● **ACTIVITY**
Give back exactly the lines of the material below that start at the one holding "camera: 60 degrees left, 10 degrees down" and end at the last line, minus the pictures.

● **INFORMATION GIVEN**

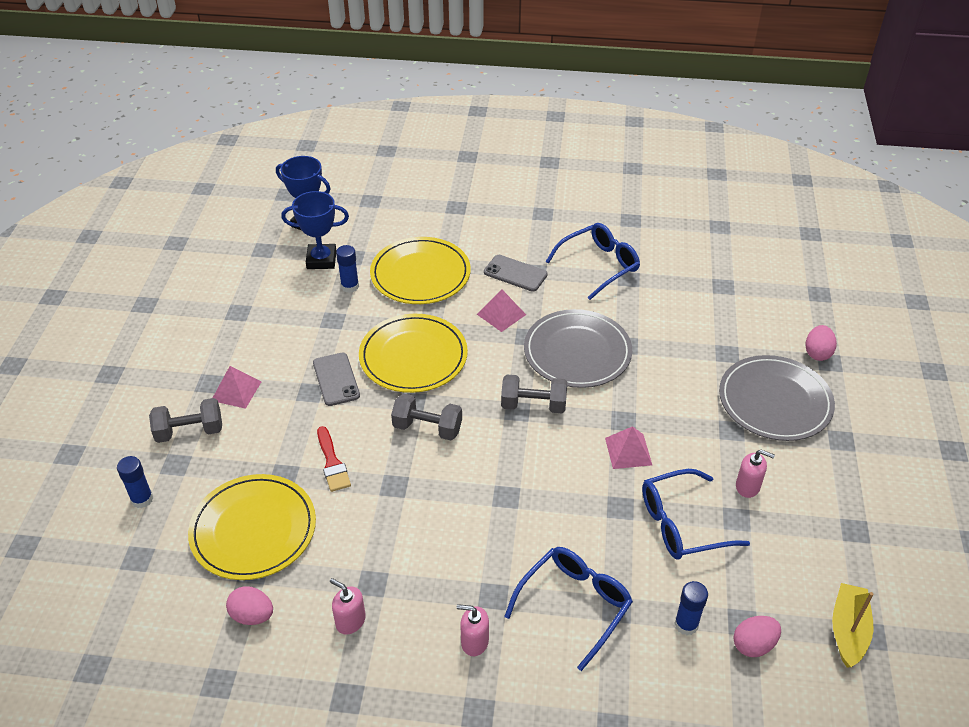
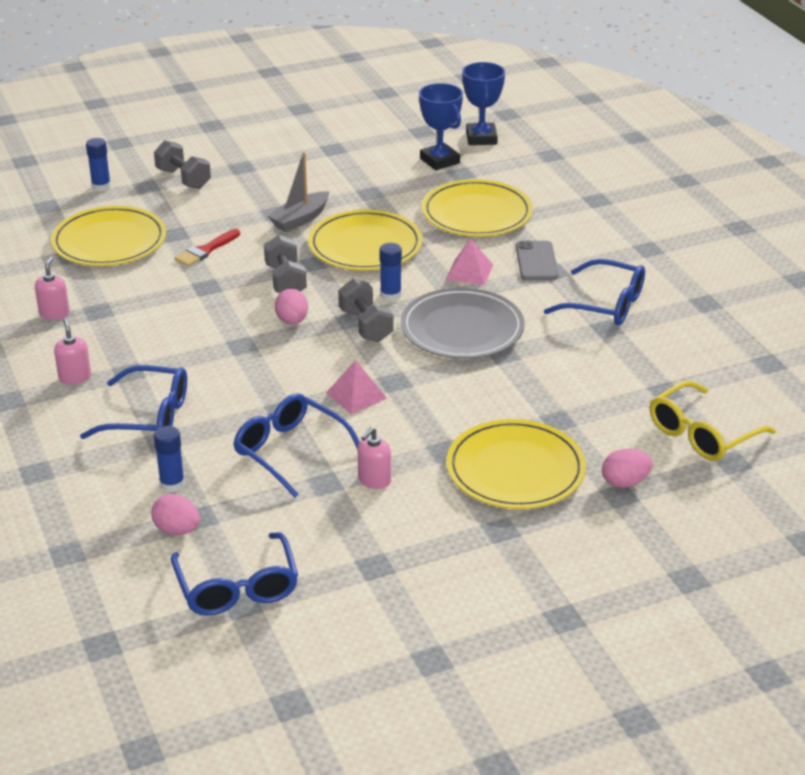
camera: 60 degrees right, 10 degrees down
(236, 391) = (244, 181): pink pyramid -> none
(252, 615) = (29, 270): pink egg -> pink egg (292, 321)
(336, 379) = (300, 219): grey phone -> grey boat
(350, 286) = (421, 186): blue glue stick -> blue glue stick (390, 295)
(748, 486) = (374, 480): pink soap dispenser -> pink soap dispenser turned 45 degrees clockwise
(775, 401) = (515, 469): grey plate -> yellow plate
(782, 292) = (702, 434): none -> yellow glasses
(848, 630) = (237, 587): yellow boat -> blue glasses

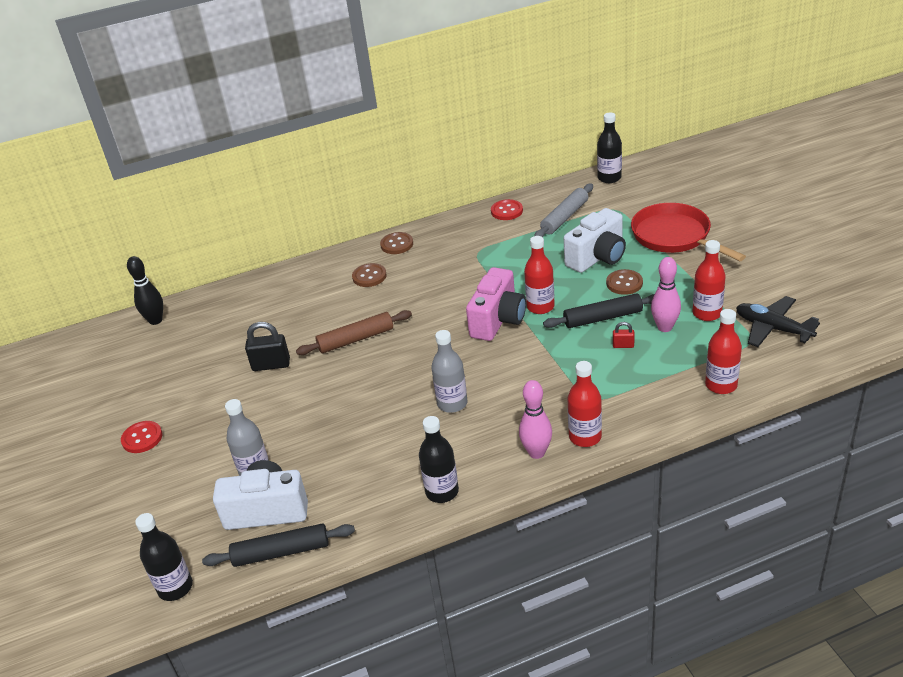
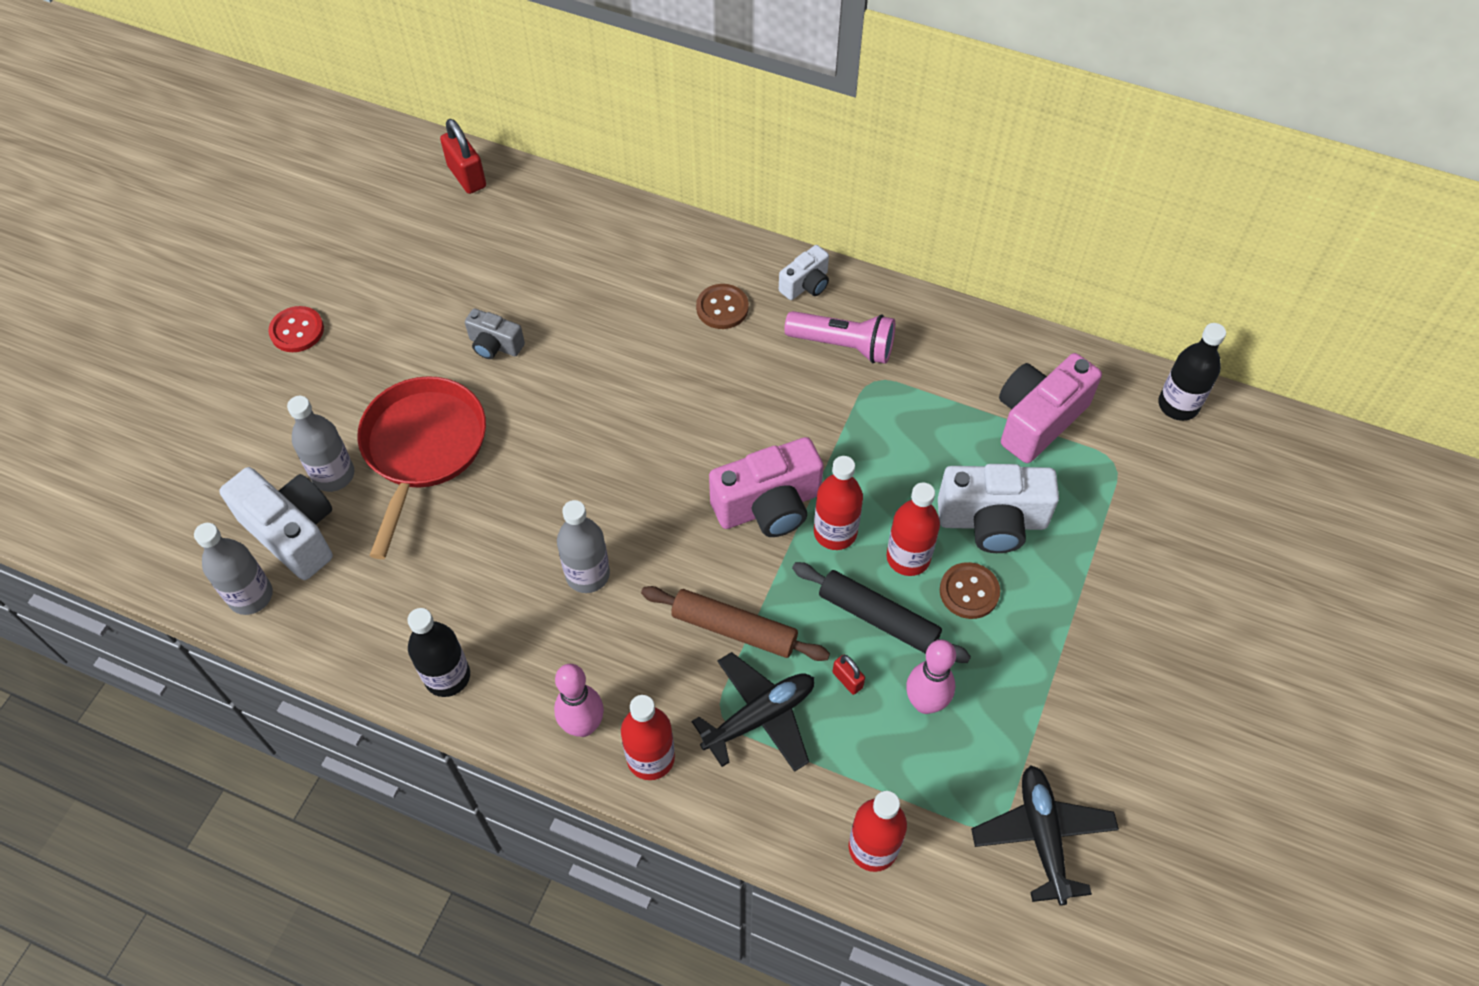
camera: 40 degrees right, 20 degrees up
(155, 320) = (467, 176): black bowling pin -> red padlock
(175, 587) = (140, 543): black bottle -> none
(271, 365) = (495, 345): black padlock -> grey camera
(281, 552) = (251, 596): black rolling pin -> grey bottle
(356, 339) = (605, 389): brown rolling pin -> brown rolling pin (734, 629)
(397, 244) = (806, 285): brown button -> white camera
(446, 251) = (843, 345): none -> pink flashlight
(506, 211) = (986, 345): red button -> none
(564, 217) = (1038, 420): grey rolling pin -> pink camera
(608, 385) = (760, 717): none -> black plane
(674, 236) = (1125, 579): red pan -> red pan (423, 448)
(707, 313) = (999, 734): red bottle -> red bottle (908, 558)

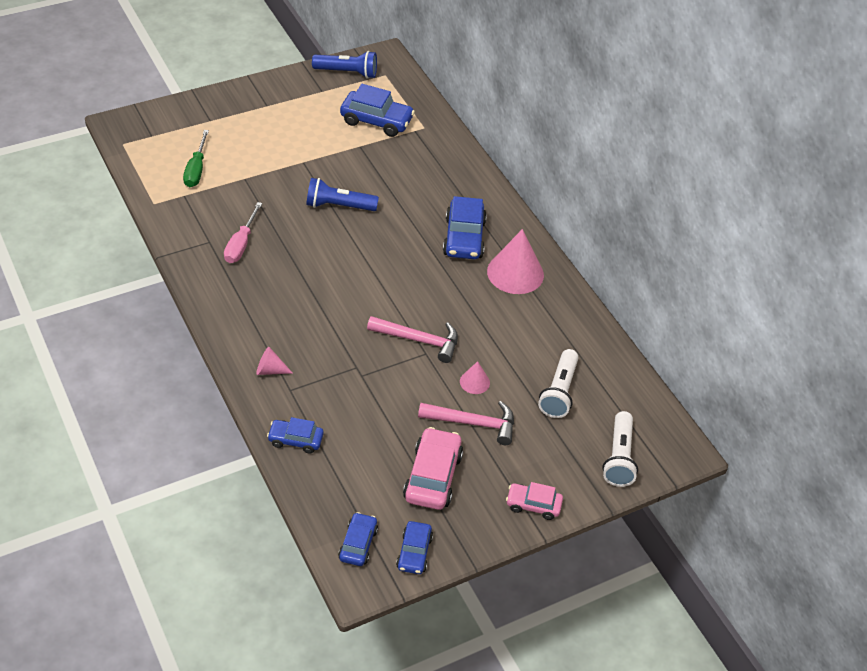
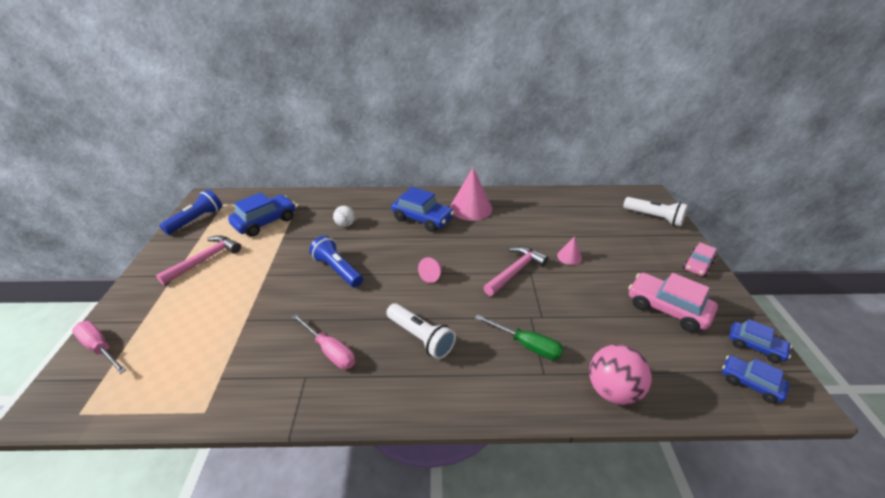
camera: 60 degrees left, 10 degrees down
(175, 116) = (100, 348): none -> pink screwdriver
(196, 170) = (195, 354): green screwdriver -> green screwdriver (527, 345)
(270, 370) = (512, 382): pink cone -> pink cone (432, 275)
(295, 440) = (612, 390): blue car -> pink ball
(338, 206) = (337, 270): blue flashlight -> blue flashlight turned 105 degrees clockwise
(411, 181) = (345, 225): none -> white ball
(473, 423) = (612, 270): pink hammer -> pink hammer (205, 260)
(559, 392) = (590, 223): white flashlight -> white flashlight (421, 337)

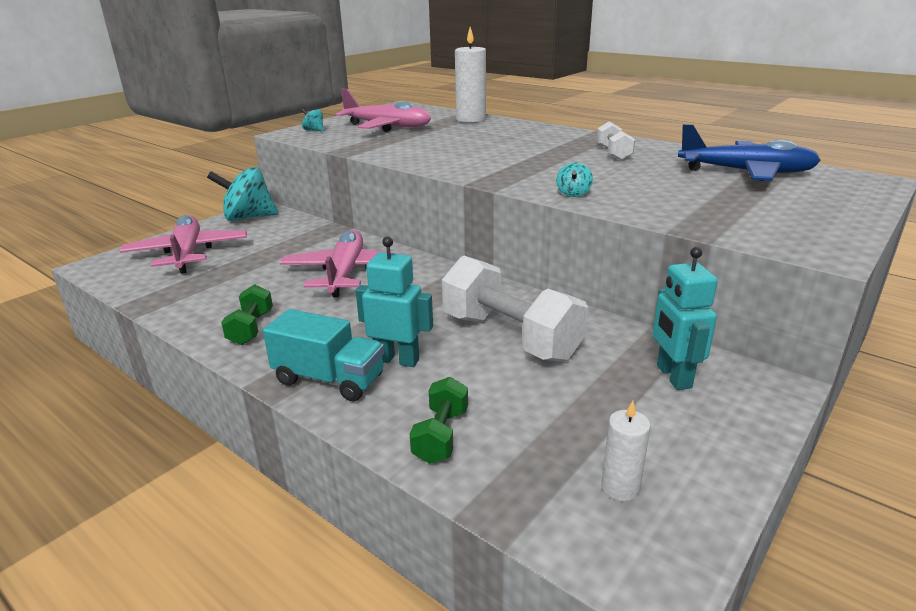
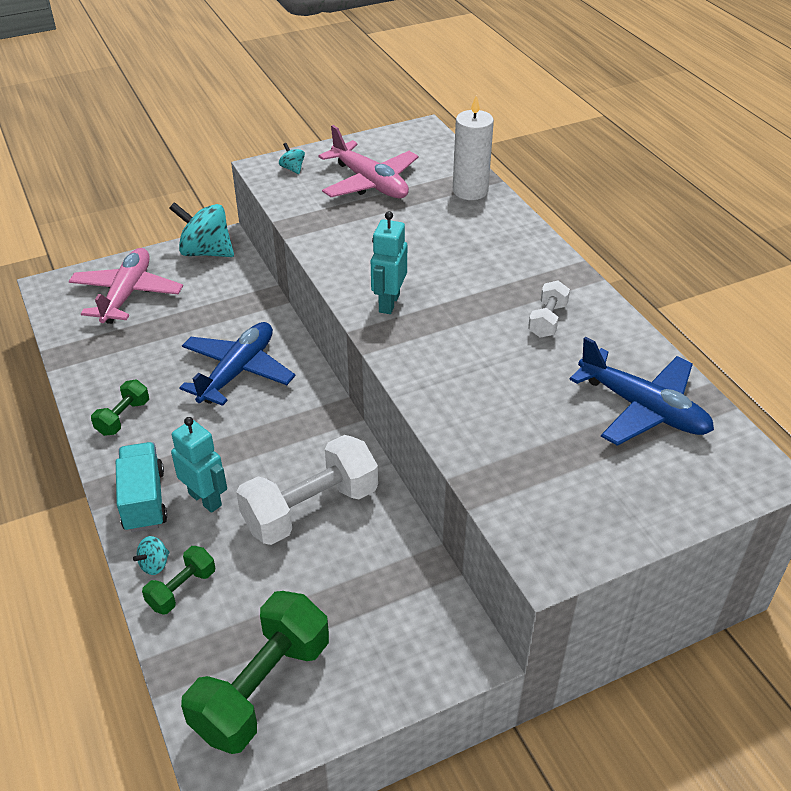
camera: 25 degrees right, 15 degrees up
(329, 379) = (144, 500): turquoise truck -> turquoise truck turned 150 degrees counterclockwise
(345, 273) = (237, 371): pink plane -> blue plane
(510, 337) = (310, 509): white dumbbell -> white dumbbell turned 75 degrees clockwise
(573, 194) = (429, 385): turquoise spinning top -> turquoise spinning top (154, 564)
(620, 487) = (262, 688): white candle -> green dumbbell
(673, 376) = (400, 608): turquoise robot -> turquoise robot (388, 303)

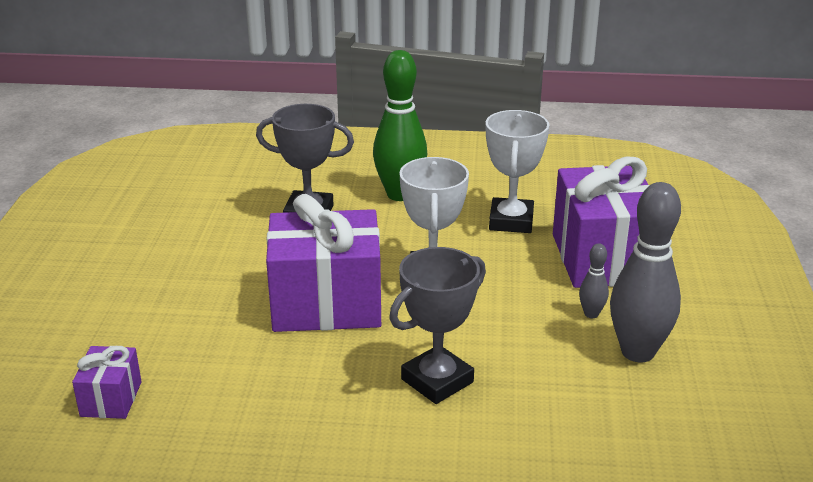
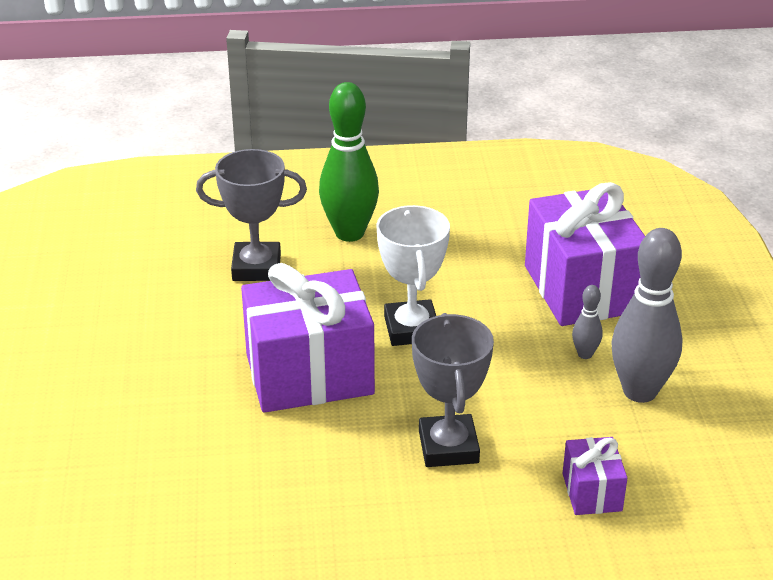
camera: 10 degrees left, 5 degrees up
(111, 399) = (117, 509): purple gift -> purple gift (591, 492)
(437, 381) = (448, 447): grey trophy -> grey trophy turned 45 degrees counterclockwise
(511, 221) = (477, 254): white trophy -> none

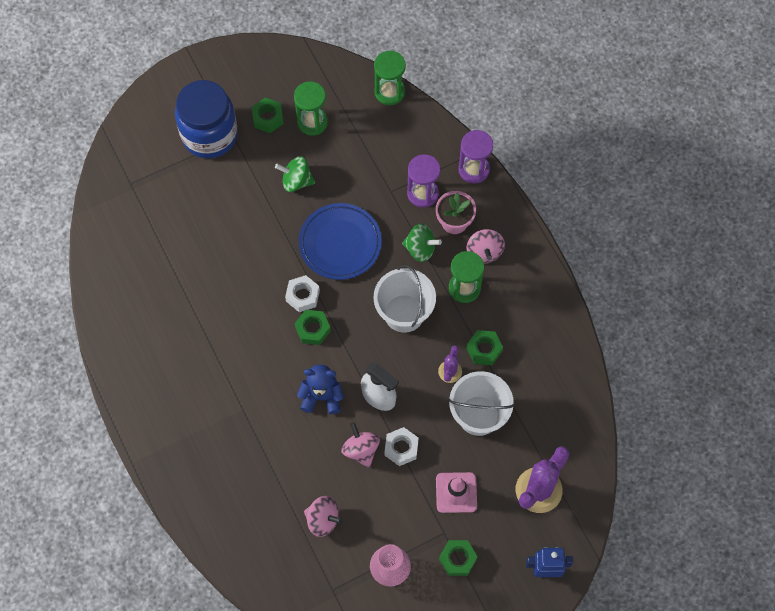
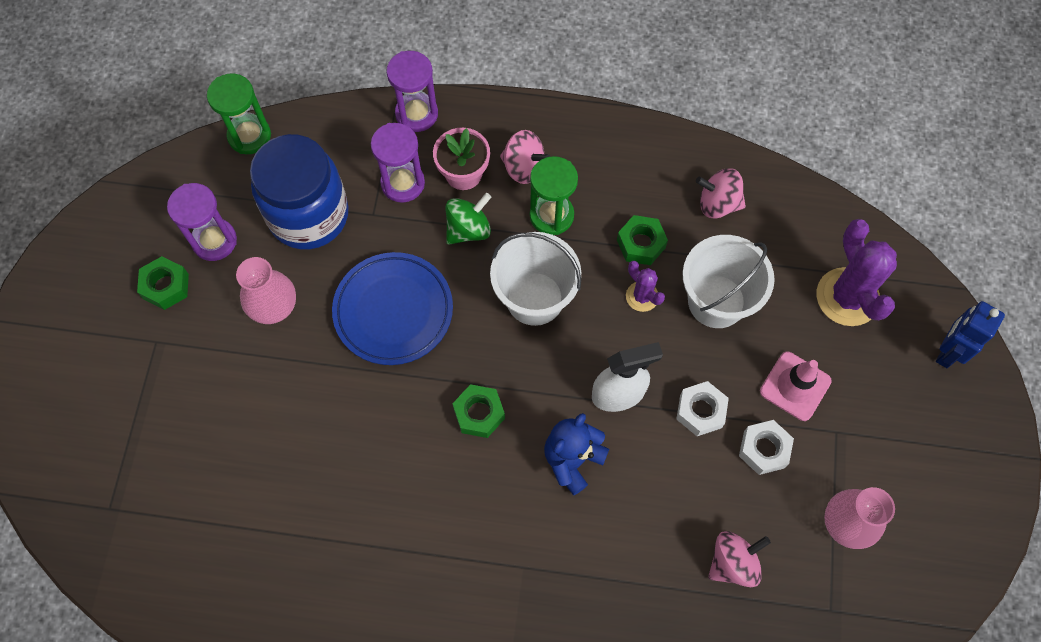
camera: 55 degrees left, 0 degrees up
(209, 135) = (128, 368): blue jar -> blue jar (309, 215)
(296, 181) = (274, 307): green spinning top -> pink vase
(302, 296) = (427, 397): white nut -> white nut (764, 449)
(312, 122) = (214, 241): green hourglass -> purple hourglass
(361, 450) = (672, 458): pink spinning top -> pink spinning top (718, 204)
(457, 559) = (878, 438): green nut -> none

● **ANSWER FOR THIS EXERCISE**
camera: 60 degrees left, 10 degrees down
(175, 116) = (100, 348): none -> pink screwdriver
(196, 170) = (195, 354): green screwdriver -> green screwdriver (527, 345)
(270, 370) = (512, 382): pink cone -> pink cone (432, 275)
(295, 440) = (612, 390): blue car -> pink ball
(338, 206) = (337, 270): blue flashlight -> blue flashlight turned 105 degrees clockwise
(411, 181) = (345, 225): none -> white ball
(473, 423) = (612, 270): pink hammer -> pink hammer (205, 260)
(559, 392) = (590, 223): white flashlight -> white flashlight (421, 337)

camera: 25 degrees right, 15 degrees up
(329, 379) = (144, 500): turquoise truck -> turquoise truck turned 150 degrees counterclockwise
(345, 273) = (237, 371): pink plane -> blue plane
(510, 337) = (310, 509): white dumbbell -> white dumbbell turned 75 degrees clockwise
(573, 194) = (429, 385): turquoise spinning top -> turquoise spinning top (154, 564)
(620, 487) = (262, 688): white candle -> green dumbbell
(673, 376) = (400, 608): turquoise robot -> turquoise robot (388, 303)

camera: 10 degrees left, 5 degrees up
(111, 399) = (117, 509): purple gift -> purple gift (591, 492)
(437, 381) = (448, 447): grey trophy -> grey trophy turned 45 degrees counterclockwise
(511, 221) = (477, 254): white trophy -> none

camera: 55 degrees left, 0 degrees up
(209, 135) = (128, 368): blue jar -> blue jar (309, 215)
(296, 181) = (274, 307): green spinning top -> pink vase
(302, 296) = (427, 397): white nut -> white nut (764, 449)
(312, 122) = (214, 241): green hourglass -> purple hourglass
(361, 450) = (672, 458): pink spinning top -> pink spinning top (718, 204)
(457, 559) = (878, 438): green nut -> none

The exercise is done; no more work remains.